### ACTIVITY
Everything from the line containing "orange traffic cone" through the last line of the data below should be given again exactly, both end lines included and nothing more.

━━━ COLLECTED DATA ━━━

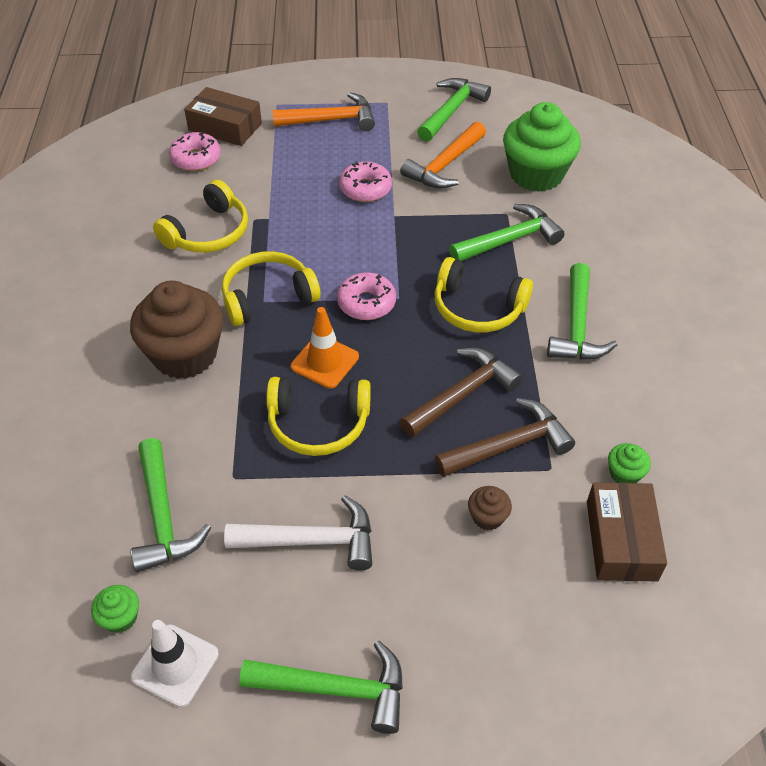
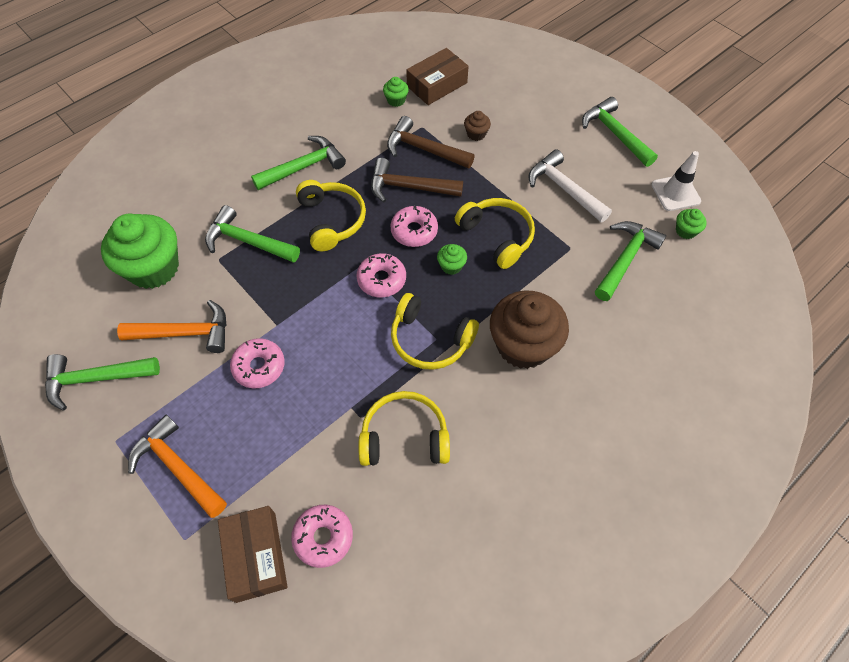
camera: 130 degrees left, 10 degrees up
orange traffic cone [291,307,359,389] -> green cupcake [437,244,467,275]
none -> pink donut [390,206,438,247]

━━━

### EXERCISE RESULT
orange traffic cone [291,307,359,389] -> green cupcake [437,244,467,275]
none -> pink donut [390,206,438,247]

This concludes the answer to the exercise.